**What the task asks:**
Please write out every line of the listing without alteration, but omit the images.

**Data records:**
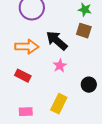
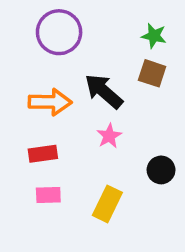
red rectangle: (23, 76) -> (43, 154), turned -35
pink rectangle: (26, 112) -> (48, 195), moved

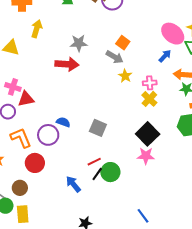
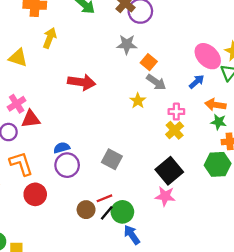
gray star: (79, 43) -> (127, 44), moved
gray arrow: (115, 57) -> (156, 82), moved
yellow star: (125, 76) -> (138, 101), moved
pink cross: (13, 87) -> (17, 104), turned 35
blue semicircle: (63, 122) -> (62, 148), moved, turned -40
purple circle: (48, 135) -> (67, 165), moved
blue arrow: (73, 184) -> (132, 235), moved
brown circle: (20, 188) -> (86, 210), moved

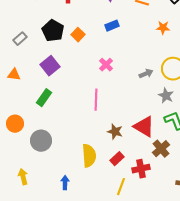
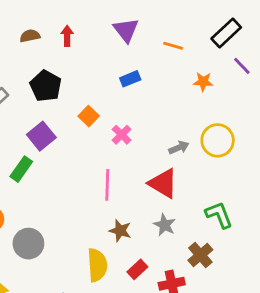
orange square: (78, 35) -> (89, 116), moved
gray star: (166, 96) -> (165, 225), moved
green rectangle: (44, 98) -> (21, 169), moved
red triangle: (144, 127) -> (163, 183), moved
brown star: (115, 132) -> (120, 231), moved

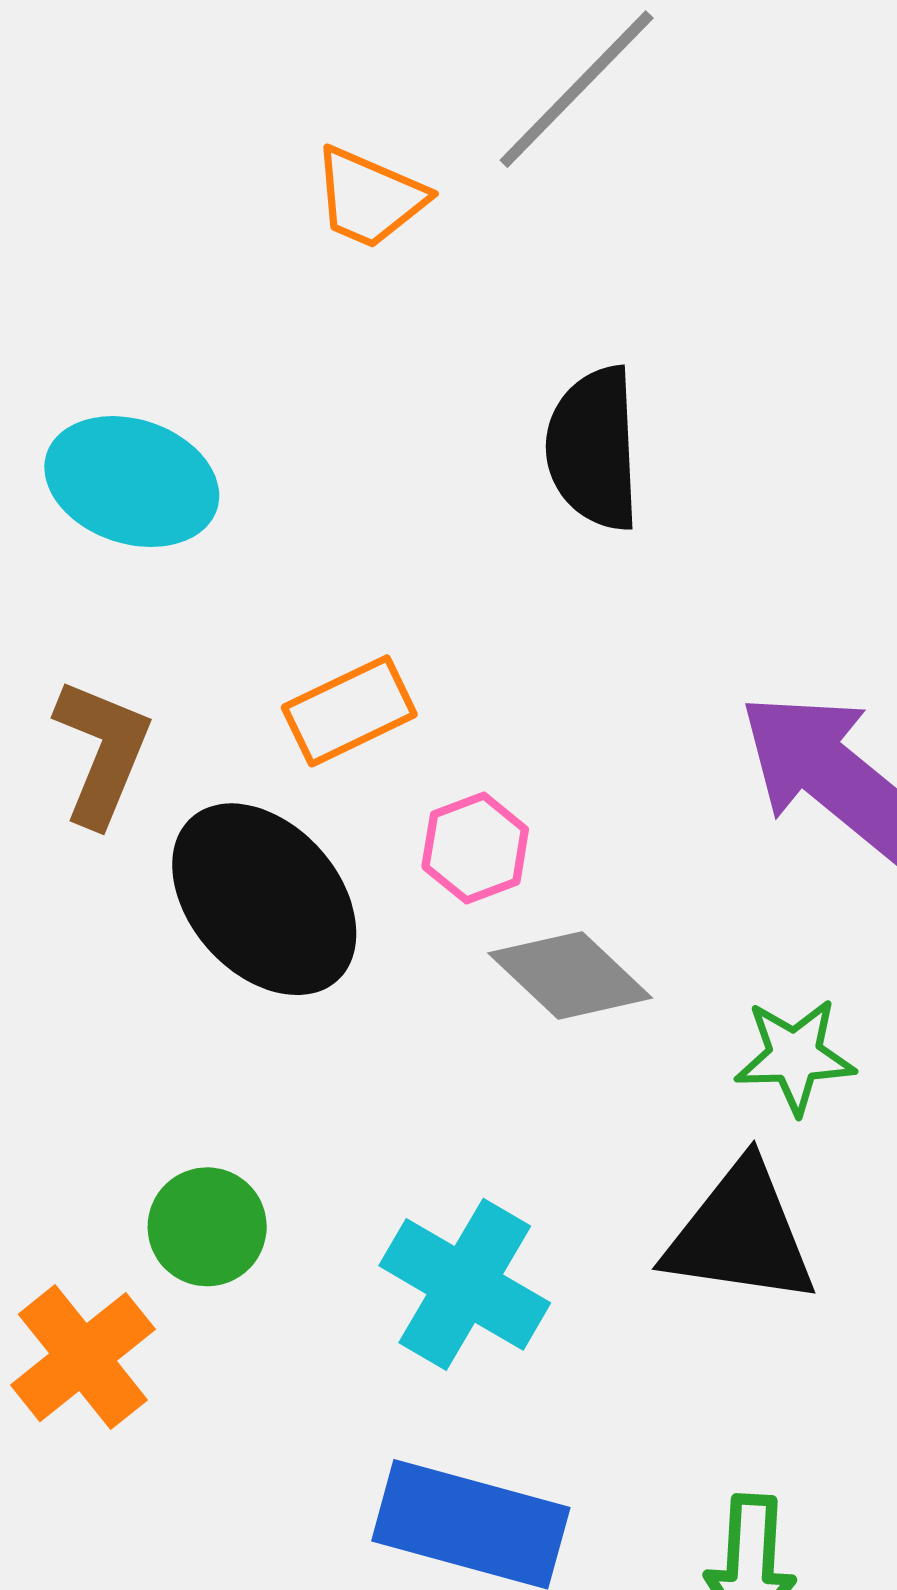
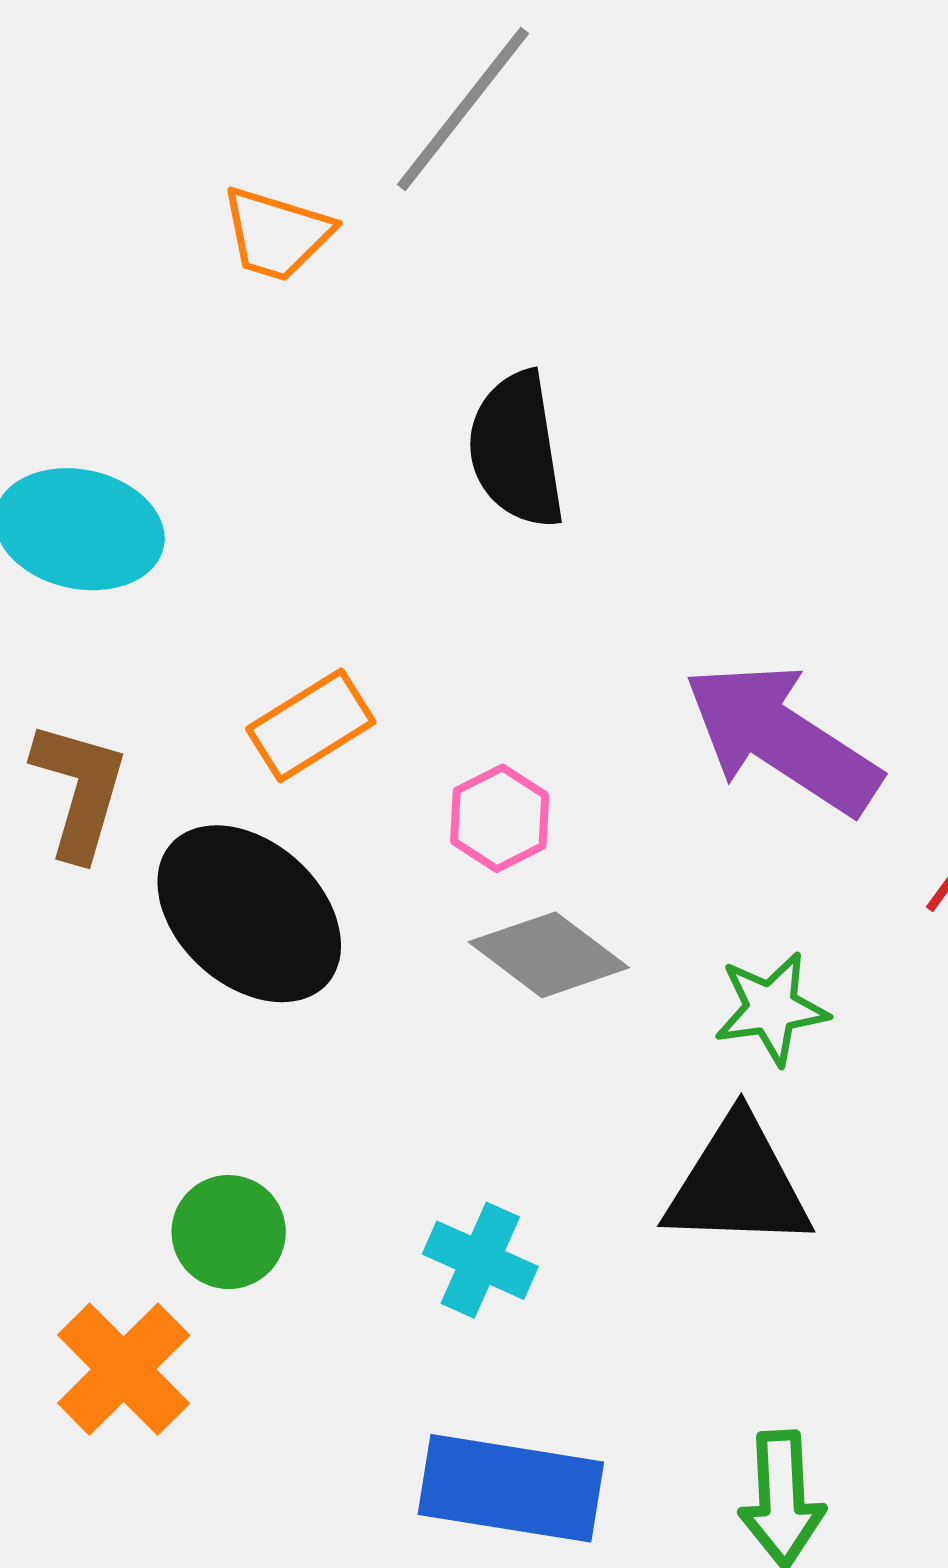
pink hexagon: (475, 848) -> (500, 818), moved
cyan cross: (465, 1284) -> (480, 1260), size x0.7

**Solution for this problem:**
red rectangle: (23, 76) -> (43, 154), turned -35
pink rectangle: (26, 112) -> (48, 195), moved

gray star: (79, 43) -> (127, 44), moved
gray arrow: (115, 57) -> (156, 82), moved
yellow star: (125, 76) -> (138, 101), moved
pink cross: (13, 87) -> (17, 104), turned 35
blue semicircle: (63, 122) -> (62, 148), moved, turned -40
purple circle: (48, 135) -> (67, 165), moved
blue arrow: (73, 184) -> (132, 235), moved
brown circle: (20, 188) -> (86, 210), moved

orange square: (78, 35) -> (89, 116), moved
gray star: (166, 96) -> (165, 225), moved
green rectangle: (44, 98) -> (21, 169), moved
red triangle: (144, 127) -> (163, 183), moved
brown star: (115, 132) -> (120, 231), moved

pink hexagon: (475, 848) -> (500, 818), moved
cyan cross: (465, 1284) -> (480, 1260), size x0.7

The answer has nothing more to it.